_EXERCISE DIRECTIONS_. Please repeat the records exactly, keeping the pictures out.

_ENTRIES SHOWN_.
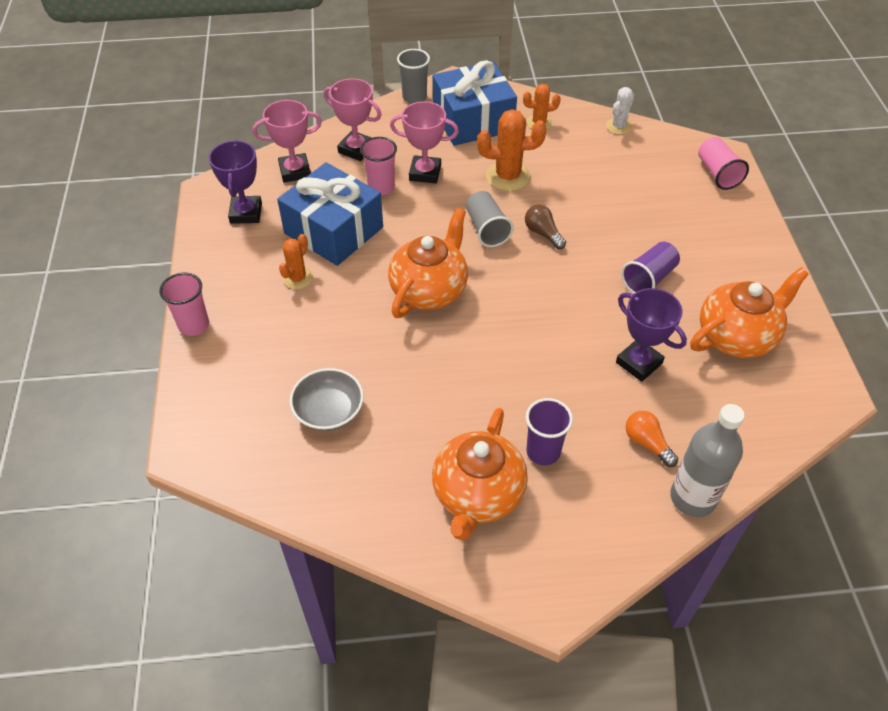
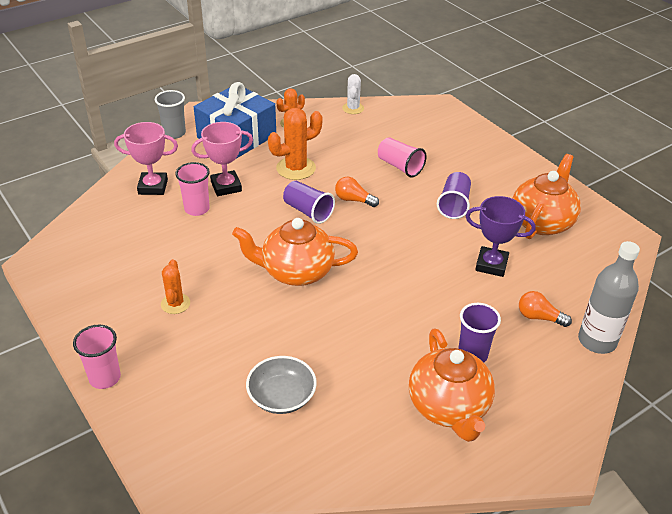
camera: 30 degrees left, 10 degrees down
(246, 213) = (87, 269): purple trophy -> none
(295, 171) = (109, 221): pink trophy -> none
(333, 230) = (179, 255): blue gift -> none
(429, 290) = (296, 272): orange teapot -> orange teapot turned 90 degrees counterclockwise
(486, 229) = (308, 211): grey cup -> purple cup
(543, 233) = (353, 200): brown light bulb -> orange light bulb
(717, 173) = (446, 119): pink cup -> pink cup (400, 166)

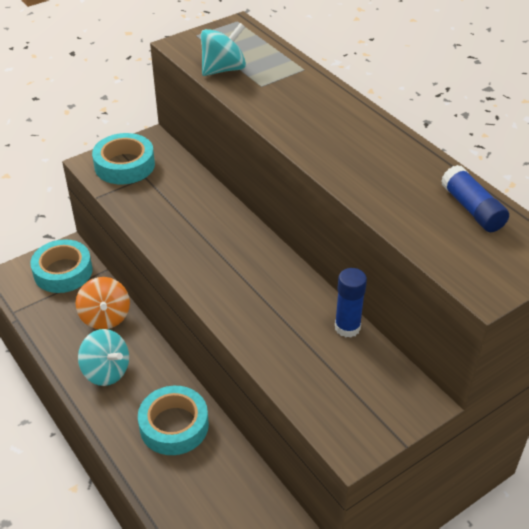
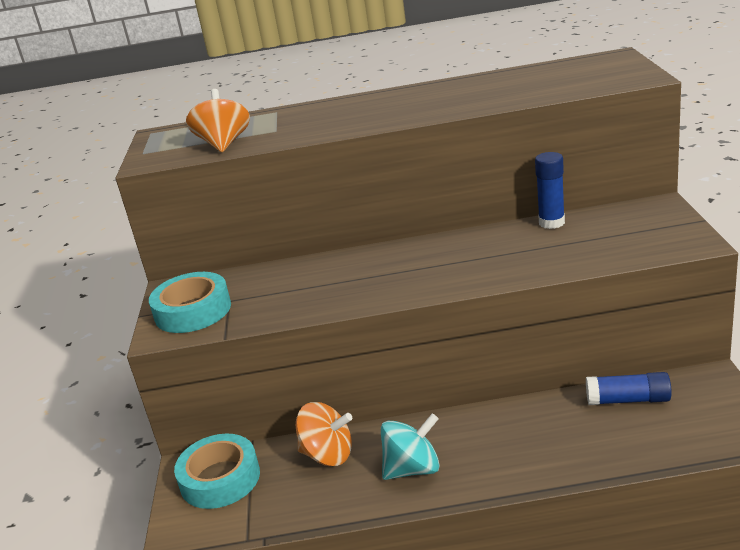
camera: 55 degrees left, 15 degrees down
(174, 425) = (525, 431): turquoise tape -> none
(223, 69) = (224, 144): turquoise spinning top -> orange spinning top
(472, 209) = (543, 72): blue glue stick -> blue glue stick (628, 400)

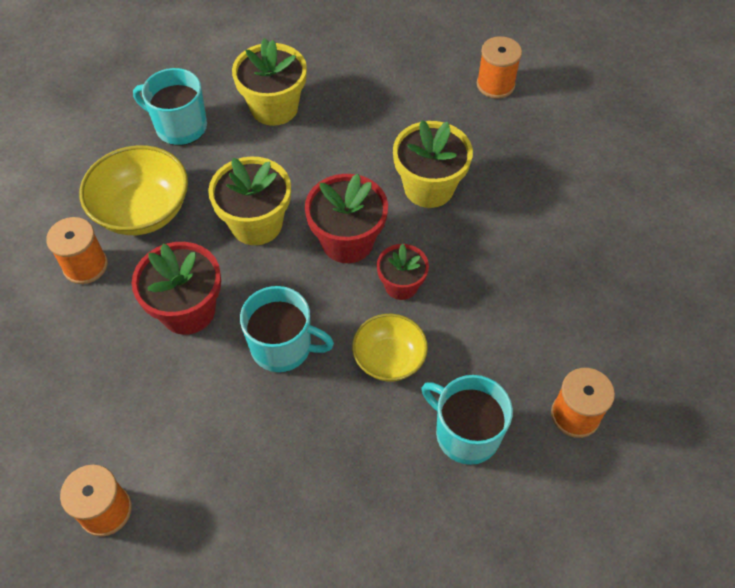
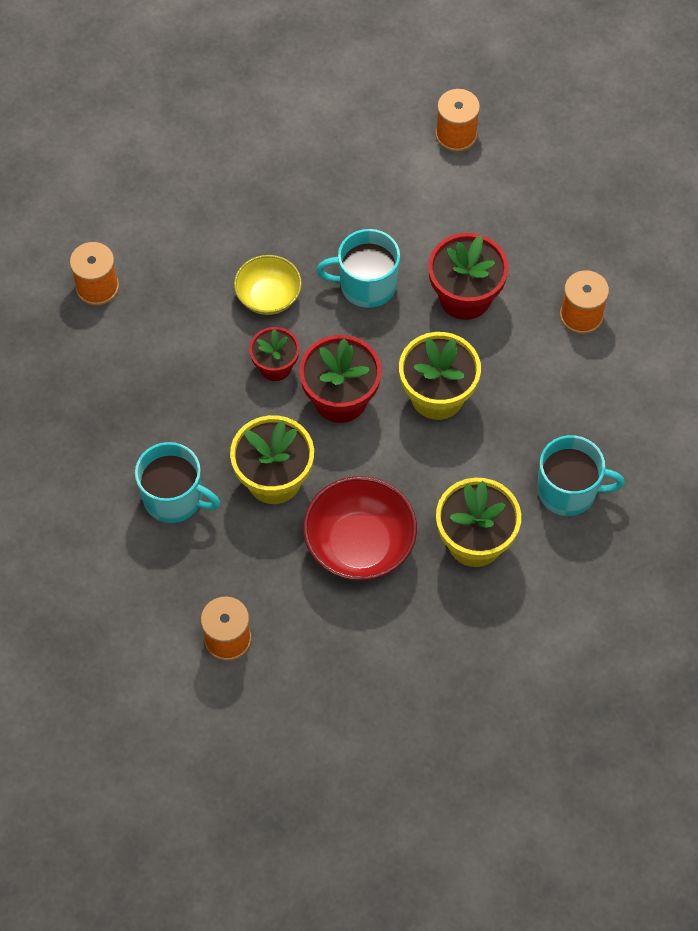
camera: 165 degrees right, 5 degrees up
(143, 211) = (556, 383): yellow bowl -> none
(370, 124) = (359, 545): none -> red bowl
(466, 433) = (188, 252): turquoise mug -> turquoise mug (174, 498)

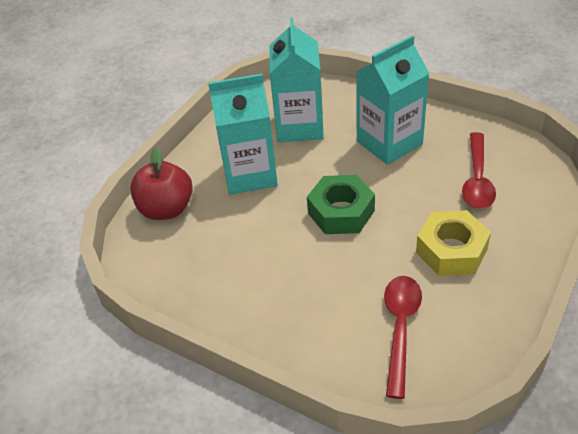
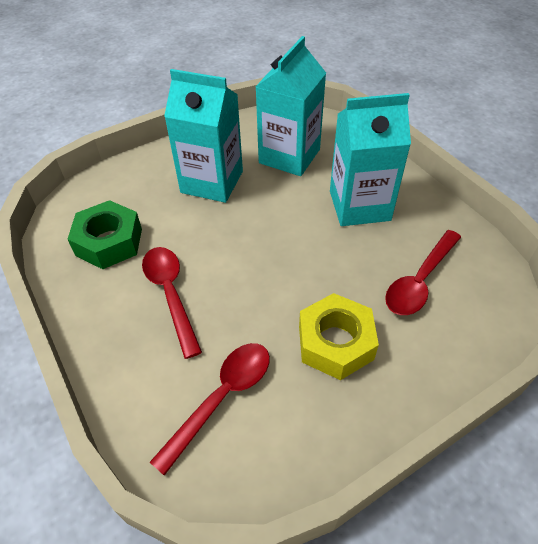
camera: 25 degrees right, 5 degrees up
(166, 209) = (121, 183): red apple -> none
(294, 276) = (170, 294): none -> red spoon
(341, 212) = (261, 252): green nut -> green nut (109, 242)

_OUTPUT FOR THIS TASK_.
camera: 30 degrees left, 10 degrees down
(246, 213) = (87, 269): purple trophy -> none
(295, 171) = (109, 221): pink trophy -> none
(333, 230) = (179, 255): blue gift -> none
(429, 290) = (296, 272): orange teapot -> orange teapot turned 90 degrees counterclockwise
(486, 229) = (308, 211): grey cup -> purple cup
(543, 233) = (353, 200): brown light bulb -> orange light bulb
(717, 173) = (446, 119): pink cup -> pink cup (400, 166)

camera: 55 degrees left, 15 degrees down
(174, 425) = (525, 431): turquoise tape -> none
(223, 69) = (224, 144): turquoise spinning top -> orange spinning top
(472, 209) = (543, 72): blue glue stick -> blue glue stick (628, 400)

camera: 165 degrees right, 5 degrees up
(143, 211) = (556, 383): yellow bowl -> none
(370, 124) = (359, 545): none -> red bowl
(466, 433) = (188, 252): turquoise mug -> turquoise mug (174, 498)

camera: 25 degrees right, 5 degrees up
(166, 209) = (121, 183): red apple -> none
(294, 276) = (170, 294): none -> red spoon
(341, 212) = (261, 252): green nut -> green nut (109, 242)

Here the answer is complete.